(Dataset)
------------
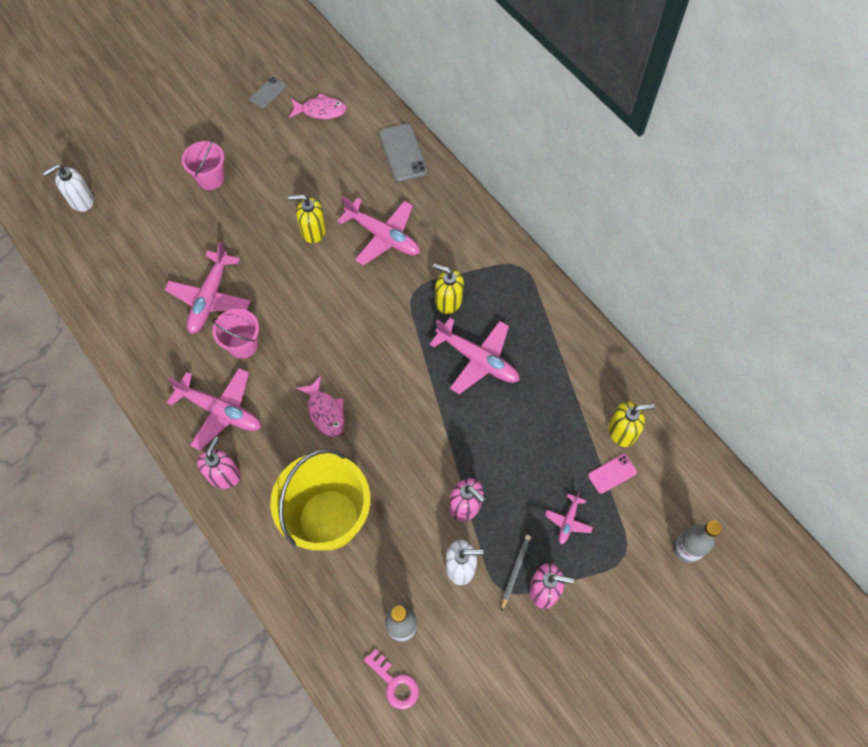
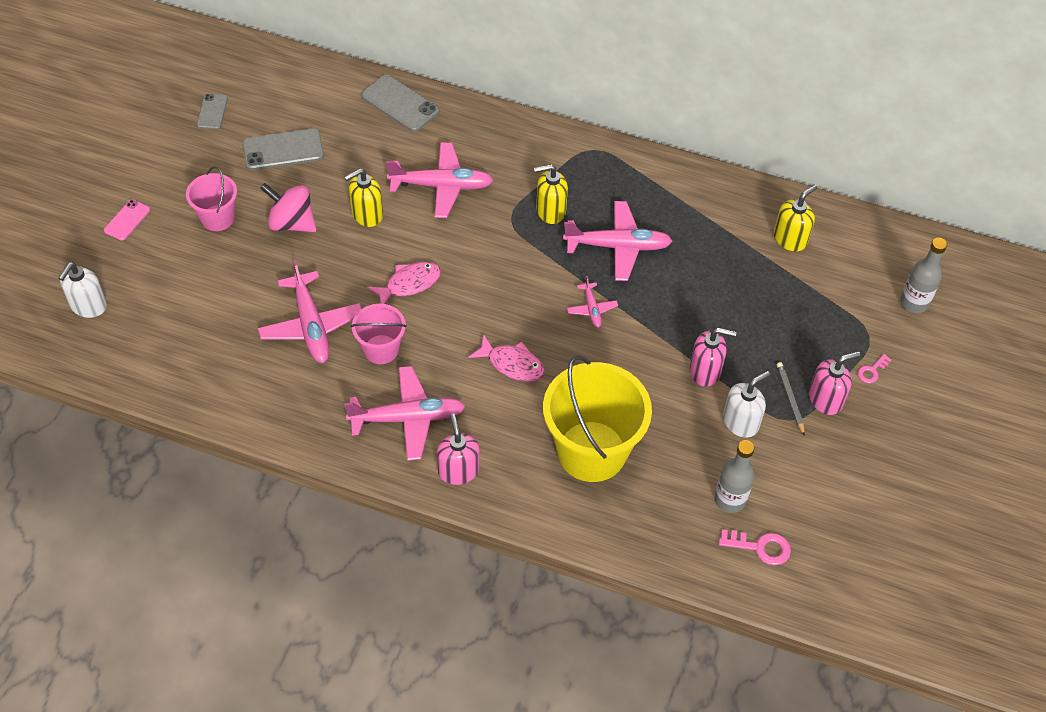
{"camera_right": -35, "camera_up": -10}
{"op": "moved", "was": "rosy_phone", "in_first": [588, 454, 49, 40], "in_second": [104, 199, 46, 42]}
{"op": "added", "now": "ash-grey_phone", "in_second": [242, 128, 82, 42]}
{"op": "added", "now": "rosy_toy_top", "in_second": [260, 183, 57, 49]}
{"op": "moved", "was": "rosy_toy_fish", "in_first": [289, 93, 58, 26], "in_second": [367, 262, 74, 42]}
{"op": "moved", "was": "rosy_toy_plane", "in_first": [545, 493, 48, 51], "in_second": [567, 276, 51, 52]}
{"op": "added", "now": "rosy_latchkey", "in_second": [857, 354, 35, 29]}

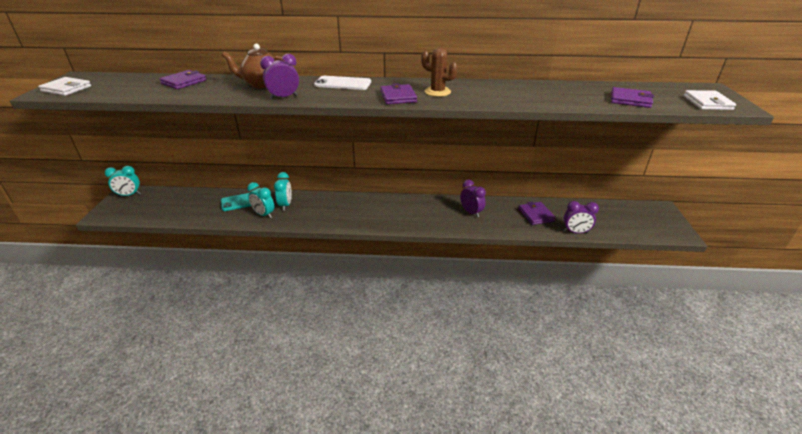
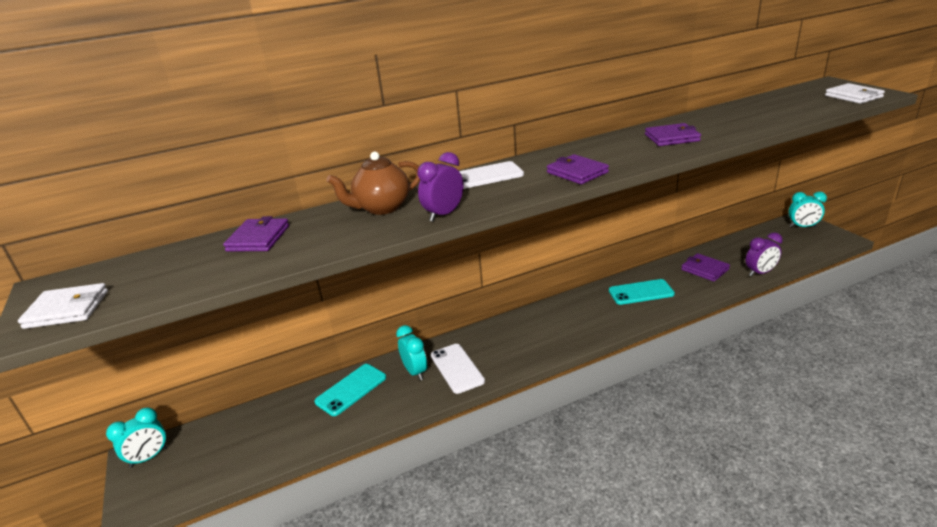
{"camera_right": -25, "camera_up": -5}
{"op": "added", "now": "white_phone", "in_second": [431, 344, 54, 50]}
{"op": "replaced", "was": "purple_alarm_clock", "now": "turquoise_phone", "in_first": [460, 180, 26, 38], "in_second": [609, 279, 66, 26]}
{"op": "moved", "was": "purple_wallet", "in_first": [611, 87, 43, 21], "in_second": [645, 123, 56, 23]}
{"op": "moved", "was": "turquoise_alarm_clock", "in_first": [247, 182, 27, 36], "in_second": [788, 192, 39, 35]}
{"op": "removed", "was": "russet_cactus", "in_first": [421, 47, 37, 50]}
------------
(What this task involves) Without the pictures, retype all of the data above exactly.

(Exercise response)
{"camera_right": -35, "camera_up": -10}
{"op": "moved", "was": "rosy_phone", "in_first": [588, 454, 49, 40], "in_second": [104, 199, 46, 42]}
{"op": "added", "now": "ash-grey_phone", "in_second": [242, 128, 82, 42]}
{"op": "added", "now": "rosy_toy_top", "in_second": [260, 183, 57, 49]}
{"op": "moved", "was": "rosy_toy_fish", "in_first": [289, 93, 58, 26], "in_second": [367, 262, 74, 42]}
{"op": "moved", "was": "rosy_toy_plane", "in_first": [545, 493, 48, 51], "in_second": [567, 276, 51, 52]}
{"op": "added", "now": "rosy_latchkey", "in_second": [857, 354, 35, 29]}

{"camera_right": -25, "camera_up": -5}
{"op": "added", "now": "white_phone", "in_second": [431, 344, 54, 50]}
{"op": "replaced", "was": "purple_alarm_clock", "now": "turquoise_phone", "in_first": [460, 180, 26, 38], "in_second": [609, 279, 66, 26]}
{"op": "moved", "was": "purple_wallet", "in_first": [611, 87, 43, 21], "in_second": [645, 123, 56, 23]}
{"op": "moved", "was": "turquoise_alarm_clock", "in_first": [247, 182, 27, 36], "in_second": [788, 192, 39, 35]}
{"op": "removed", "was": "russet_cactus", "in_first": [421, 47, 37, 50]}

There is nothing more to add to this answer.